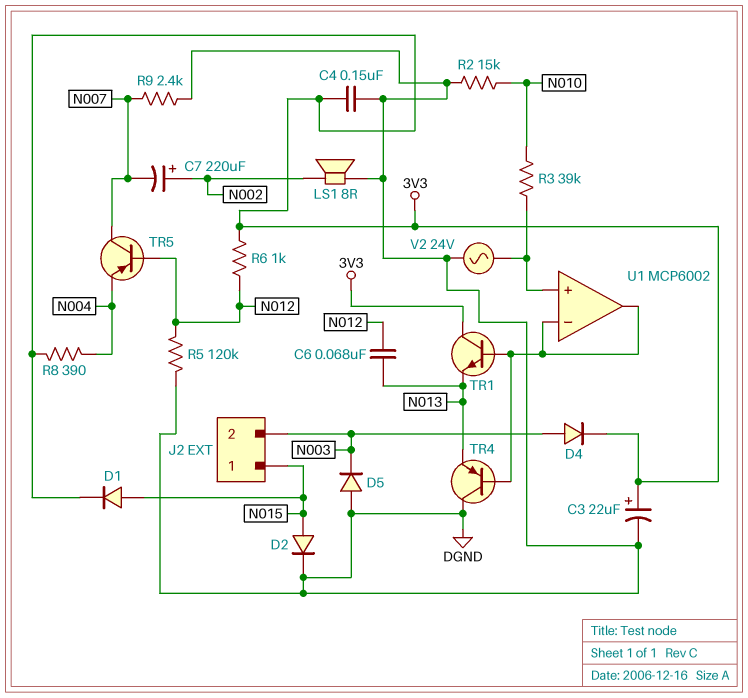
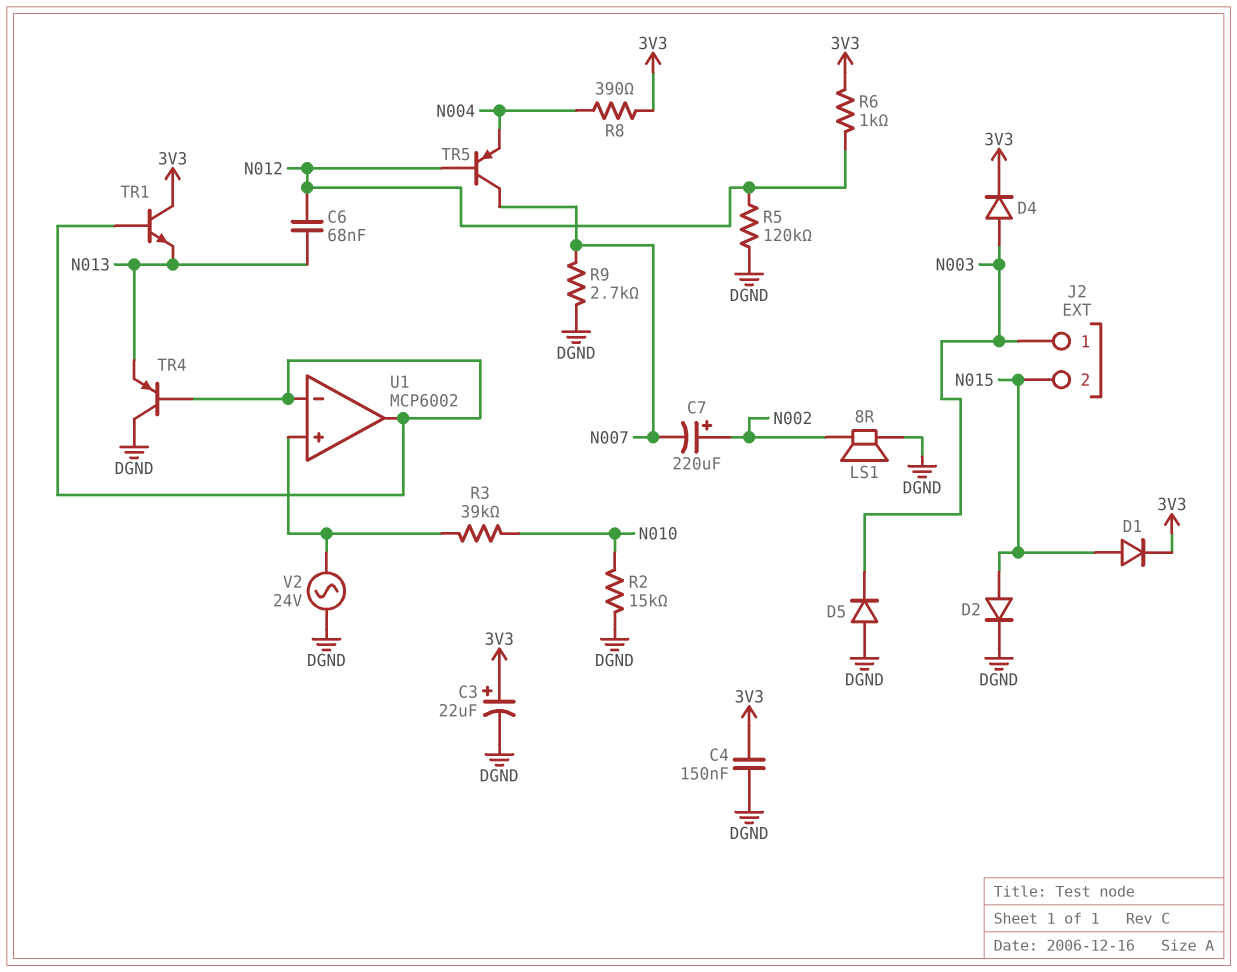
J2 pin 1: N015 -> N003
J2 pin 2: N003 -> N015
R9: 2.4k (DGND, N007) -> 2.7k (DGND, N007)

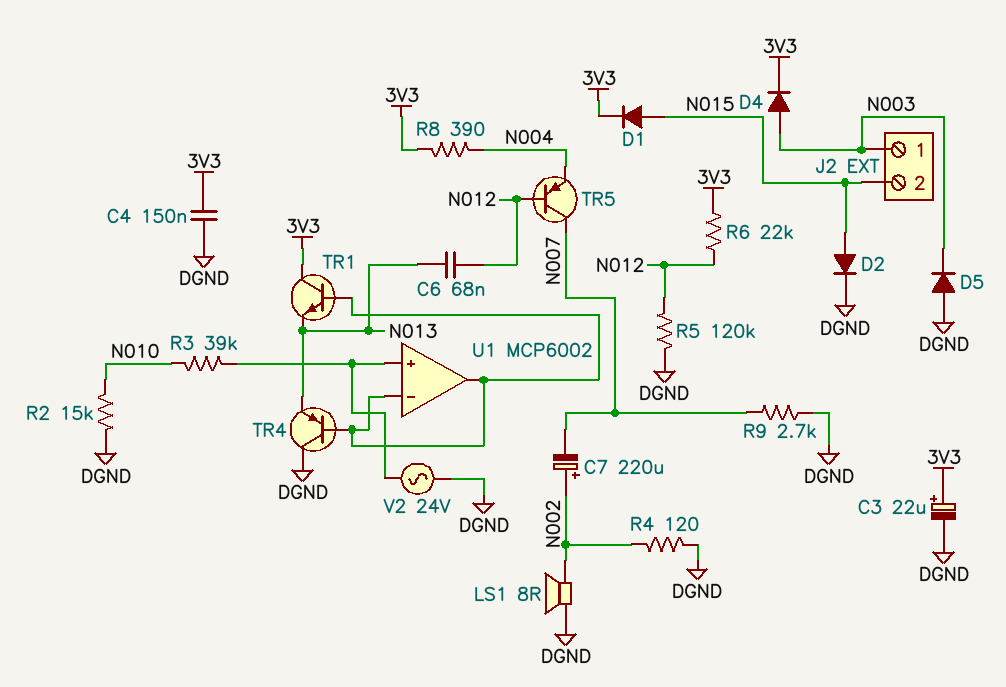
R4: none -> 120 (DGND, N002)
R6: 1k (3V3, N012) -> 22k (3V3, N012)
--
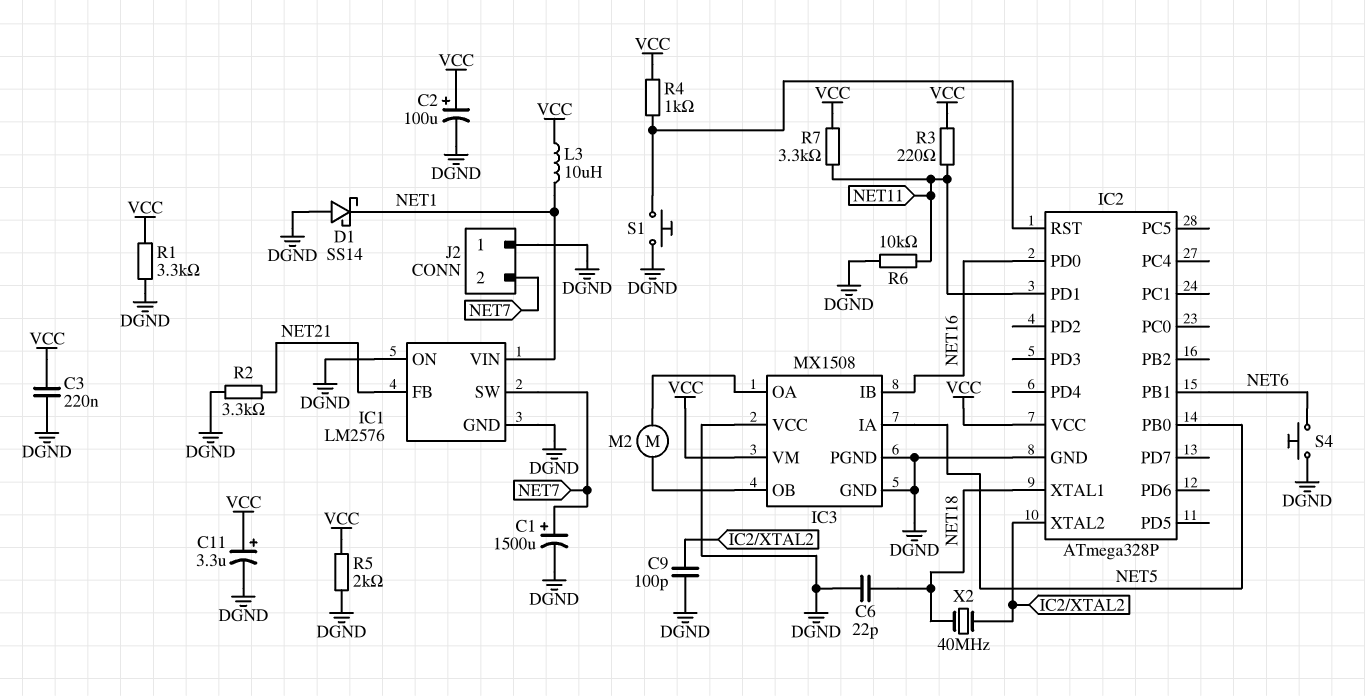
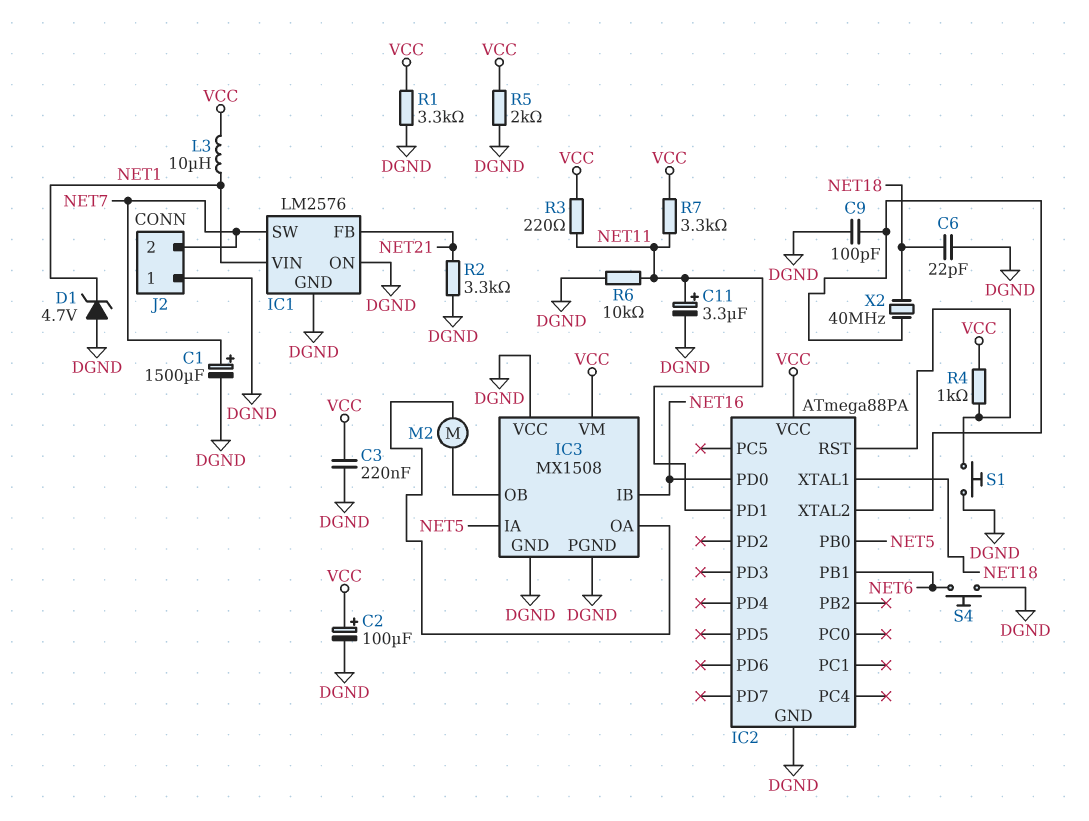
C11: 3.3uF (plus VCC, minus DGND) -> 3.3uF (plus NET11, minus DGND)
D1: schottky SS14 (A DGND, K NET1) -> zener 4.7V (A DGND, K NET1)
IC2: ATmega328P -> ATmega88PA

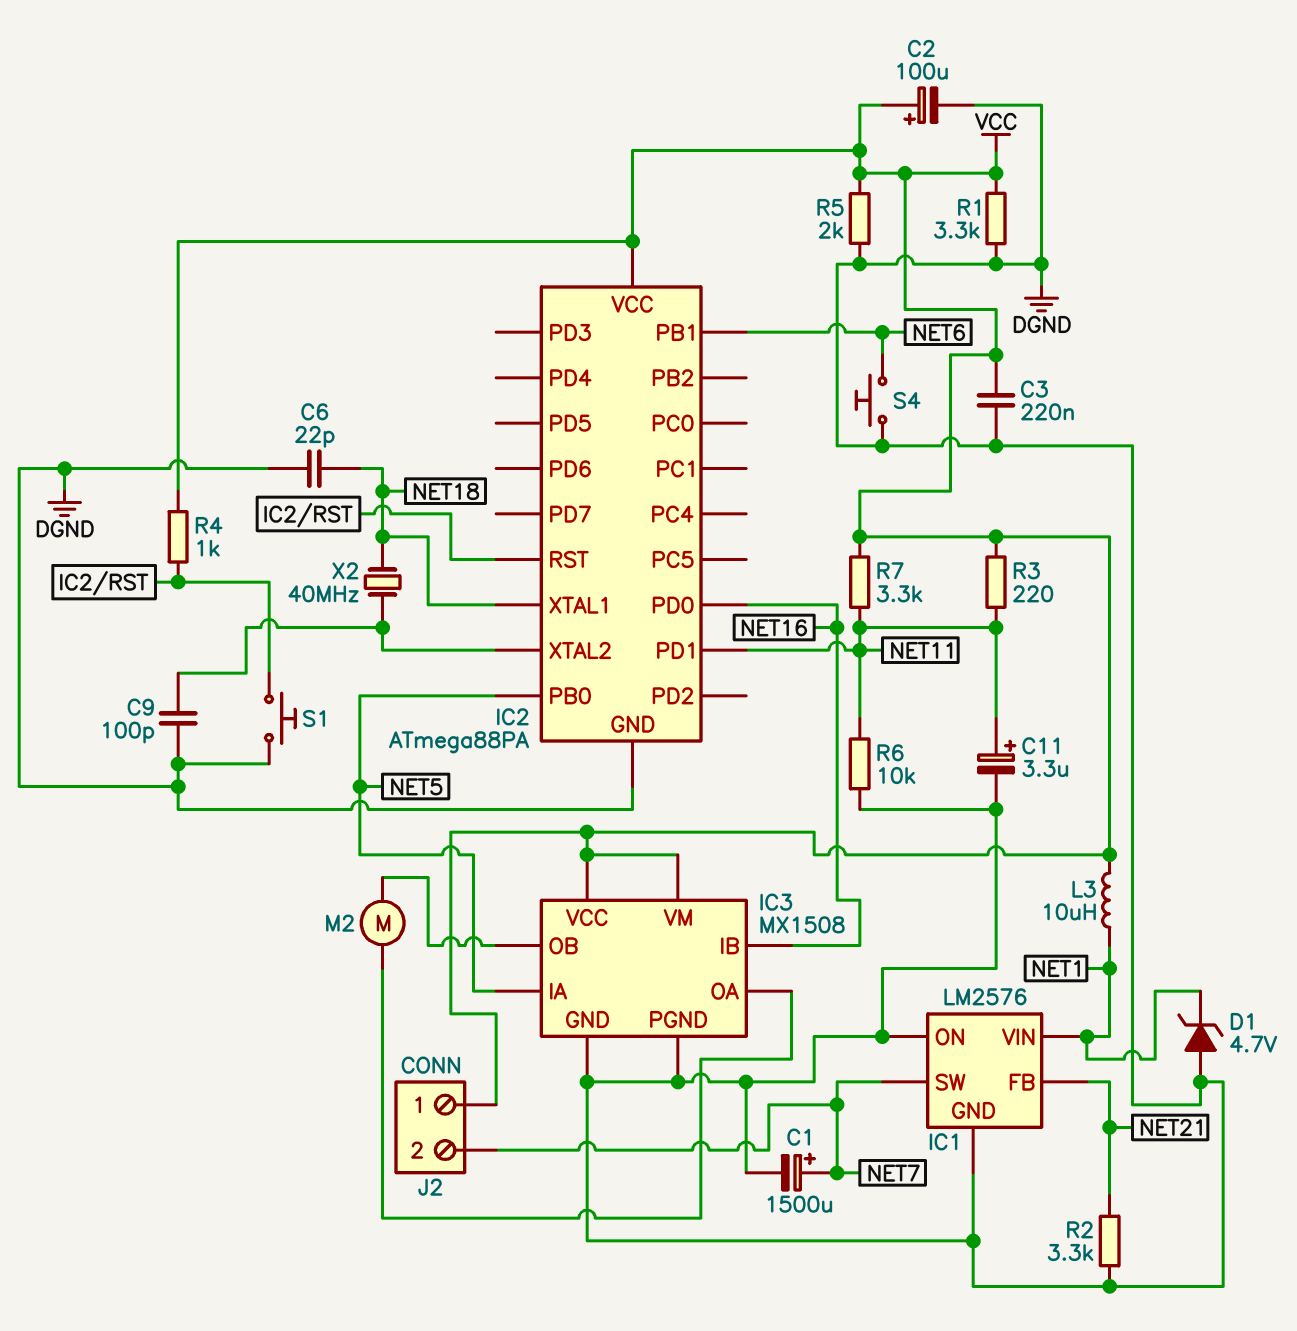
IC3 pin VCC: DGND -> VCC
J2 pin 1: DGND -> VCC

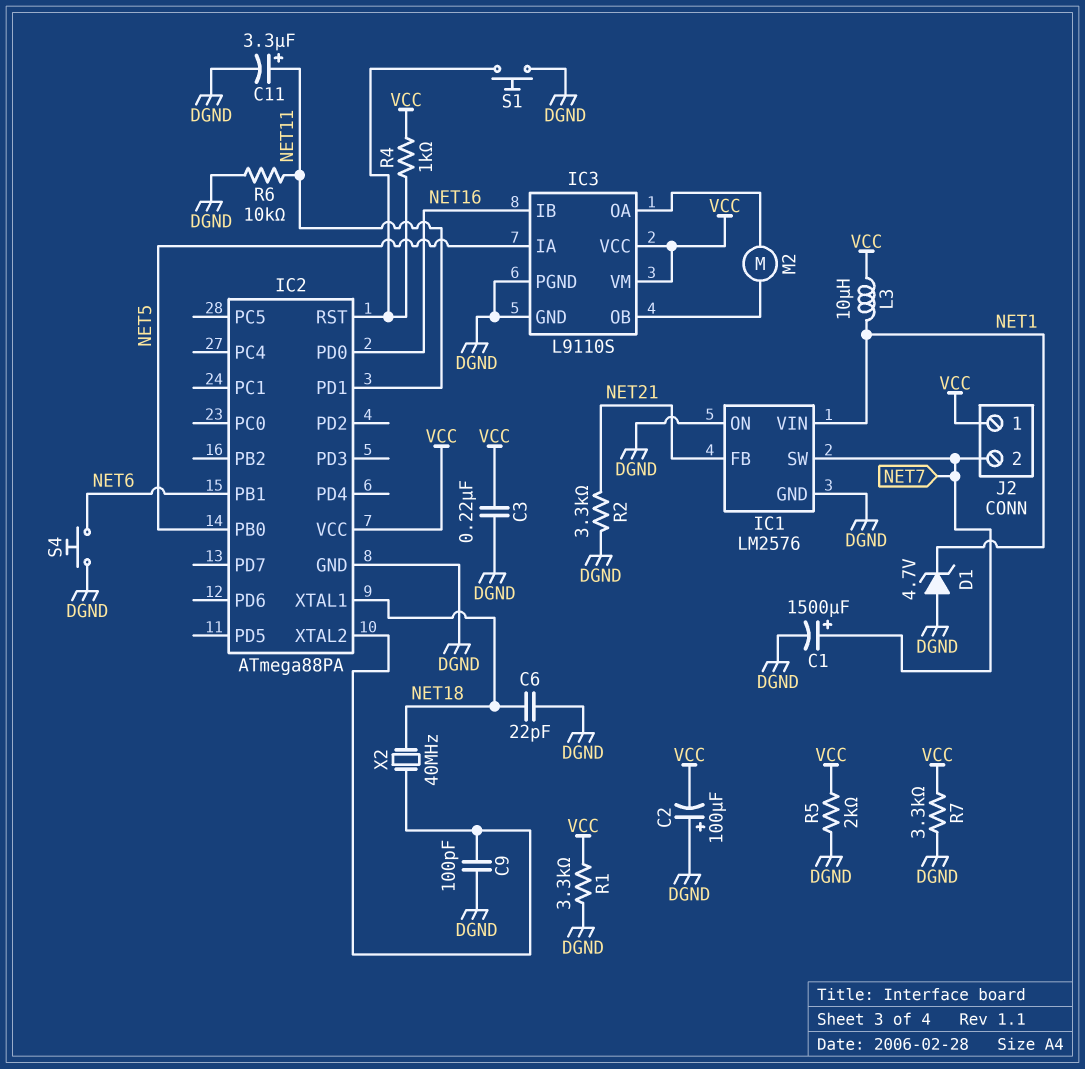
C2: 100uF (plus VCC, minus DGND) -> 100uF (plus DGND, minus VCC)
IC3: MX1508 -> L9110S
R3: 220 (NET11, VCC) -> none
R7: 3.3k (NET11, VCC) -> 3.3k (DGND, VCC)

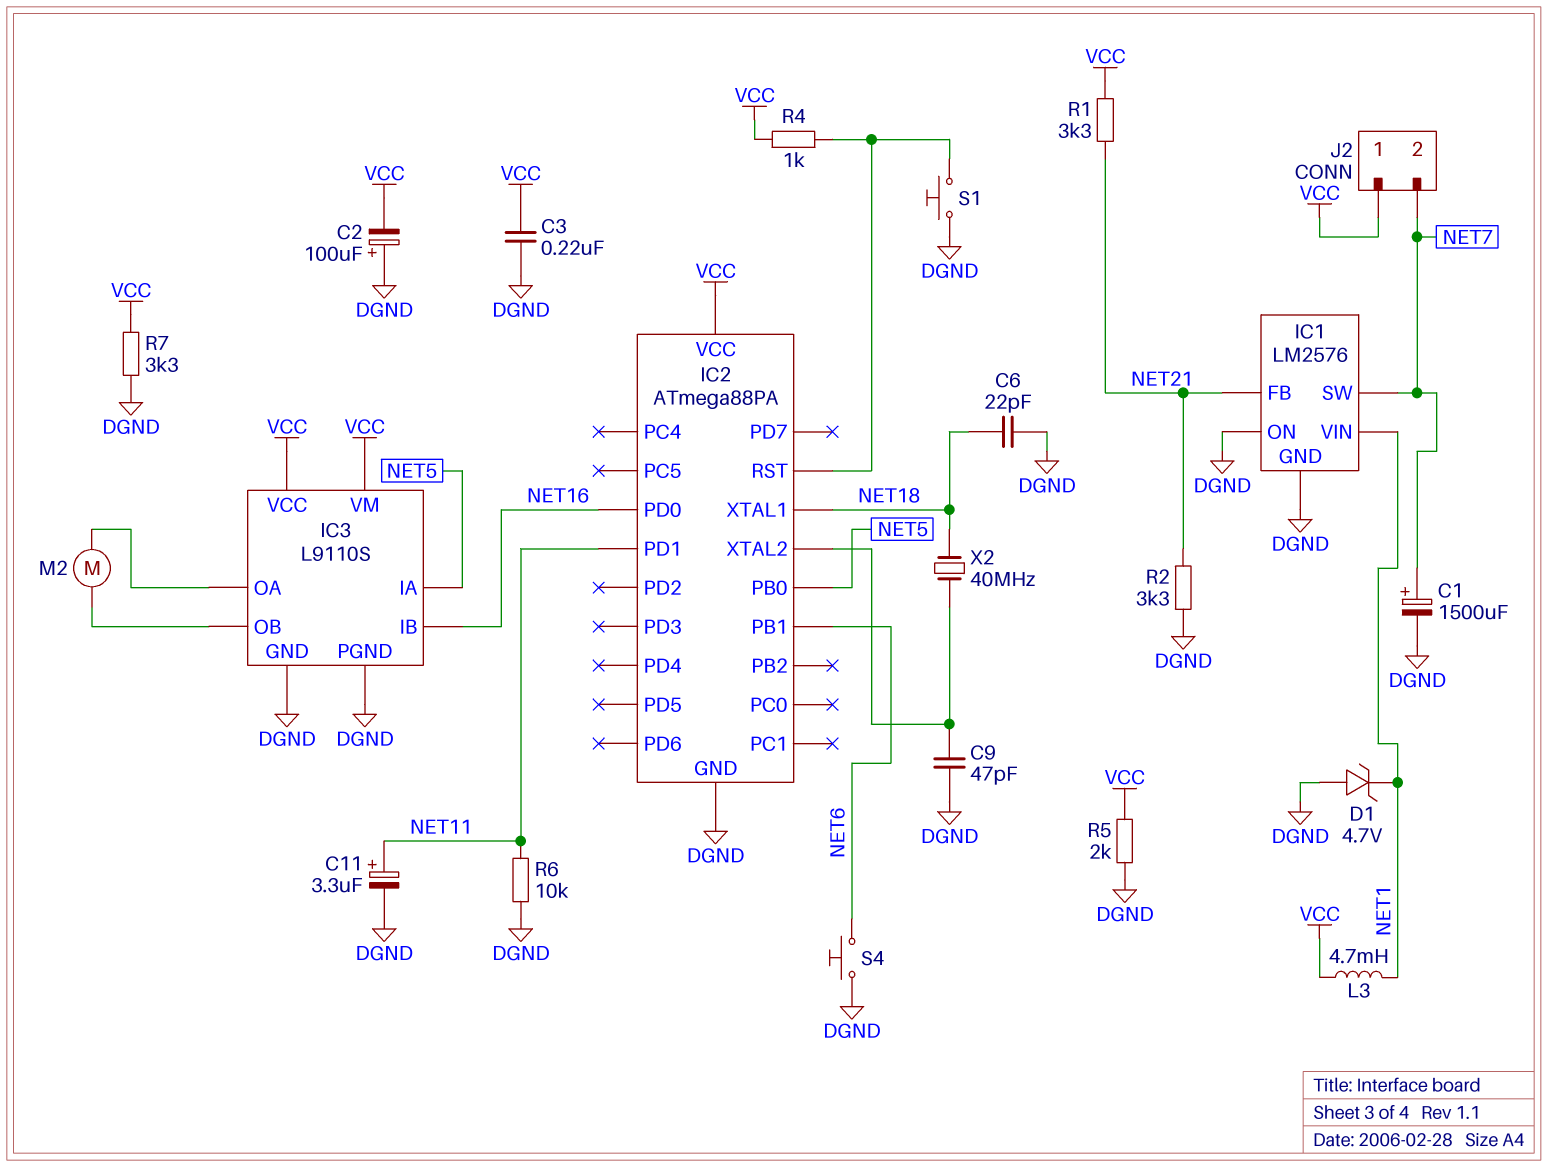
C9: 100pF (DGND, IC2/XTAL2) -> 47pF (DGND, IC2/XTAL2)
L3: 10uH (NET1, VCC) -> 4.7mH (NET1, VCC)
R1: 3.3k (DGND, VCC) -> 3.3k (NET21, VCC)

## Exercise prompt
Starting at the line containing "R9: 2.4k (DGND, N007) -> 2.7k (DGND, N007)" and stopping at the line containing "R6: 1k (3V3, N012) -> 22k (3V3, N012)", output each line exactly as it appears above. Leave out the pictures.

## Task result
R9: 2.4k (DGND, N007) -> 2.7k (DGND, N007)

R4: none -> 120 (DGND, N002)
R6: 1k (3V3, N012) -> 22k (3V3, N012)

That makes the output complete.